Work item: Output, word for word, every line from the line with "U4: LTV-817 -> EL817" through the final line of the data below.

-- Listed records follows --

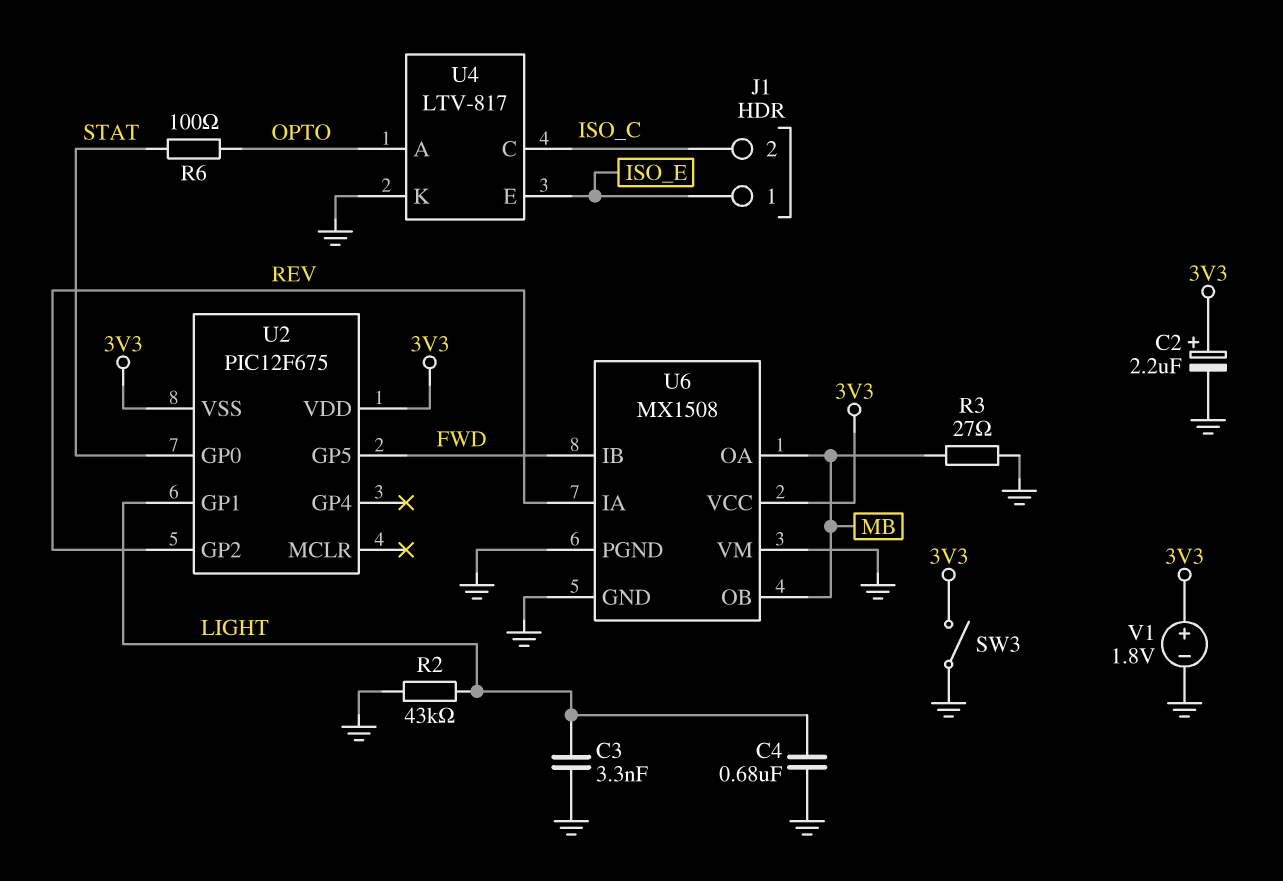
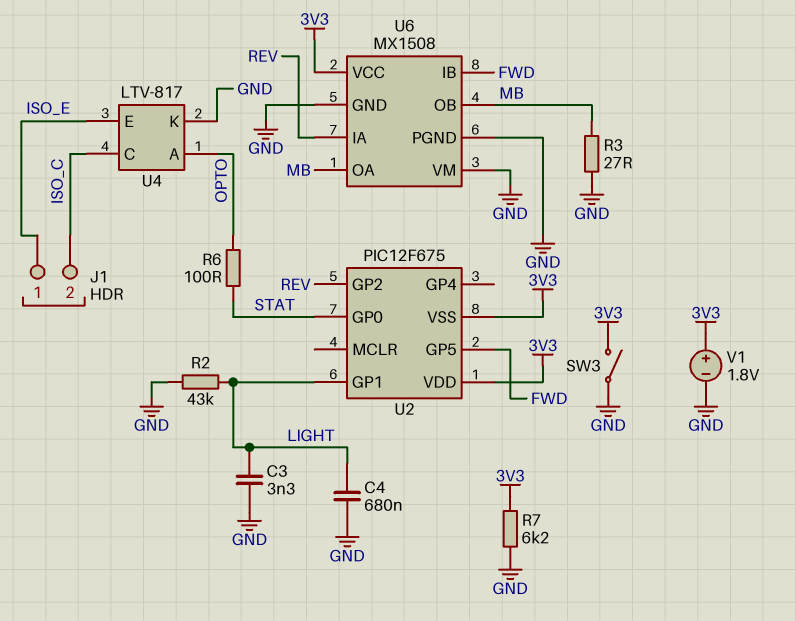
C2: 2.2uF (plus 3V3, minus GND) -> none
R7: none -> 6.2k (3V3, GND)

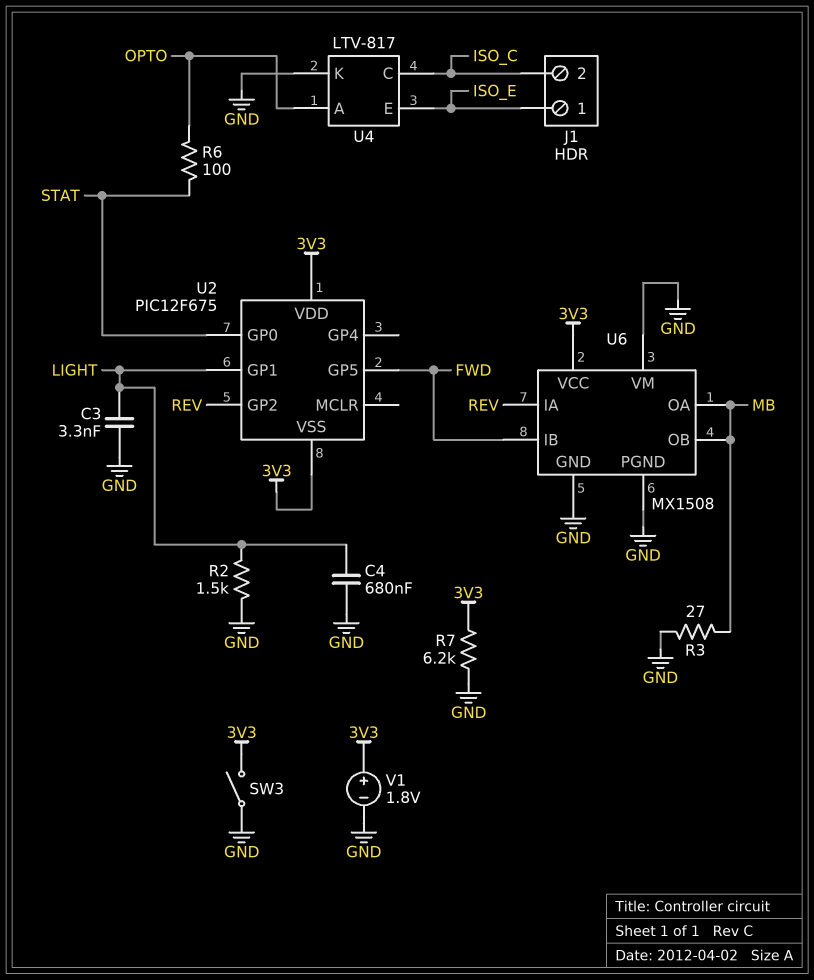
R2: 43k (GND, LIGHT) -> 1.5k (GND, LIGHT)

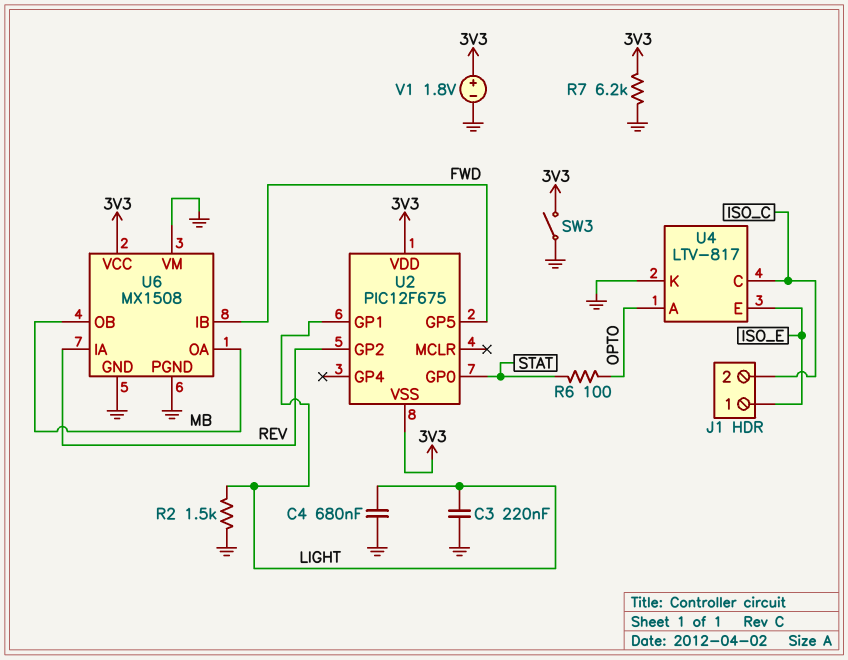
C3: 3.3nF (GND, LIGHT) -> 220nF (GND, LIGHT)
R3: 27 (GND, MB) -> none

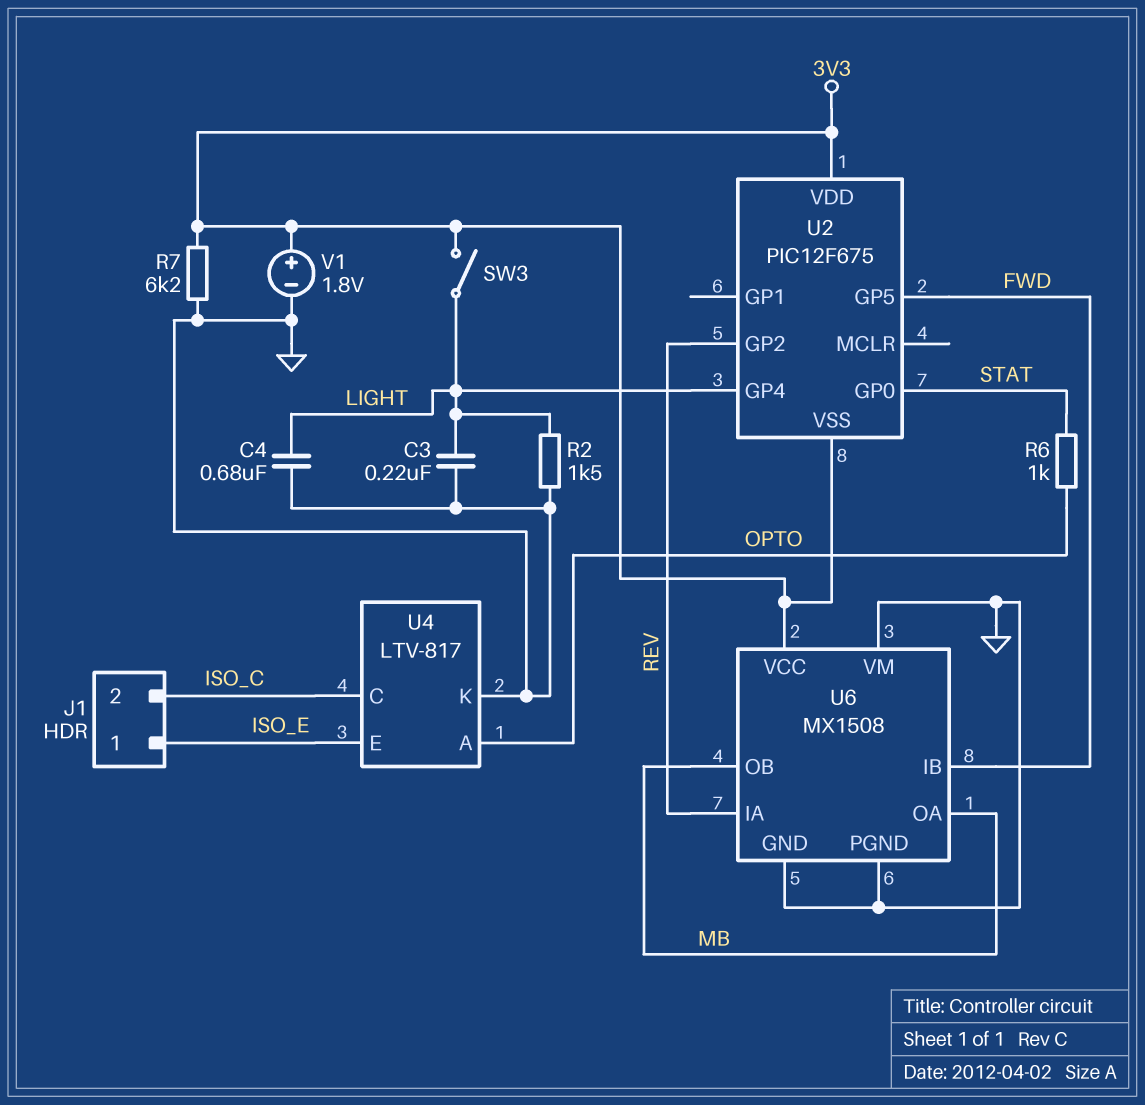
R6: 100 (OPTO, STAT) -> 1k (OPTO, STAT)
SW3: switch (3V3, GND) -> switch (3V3, LIGHT)
U2 pin GP1: LIGHT -> none
U2 pin GP4: none -> LIGHT

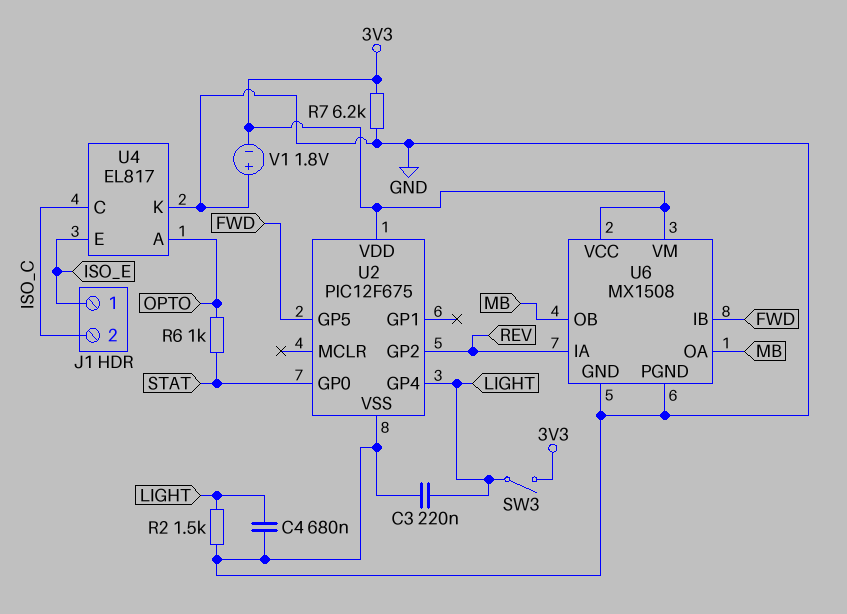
U2 pin VSS: 3V3 -> GND
U4: LTV-817 -> EL817
U6 pin VM: GND -> 3V3
V1: 1.8V (plus 3V3, minus GND) -> 1.8V (plus GND, minus 3V3)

-- Listed records concluded --

Final answer:
U4: LTV-817 -> EL817
U6 pin VM: GND -> 3V3
V1: 1.8V (plus 3V3, minus GND) -> 1.8V (plus GND, minus 3V3)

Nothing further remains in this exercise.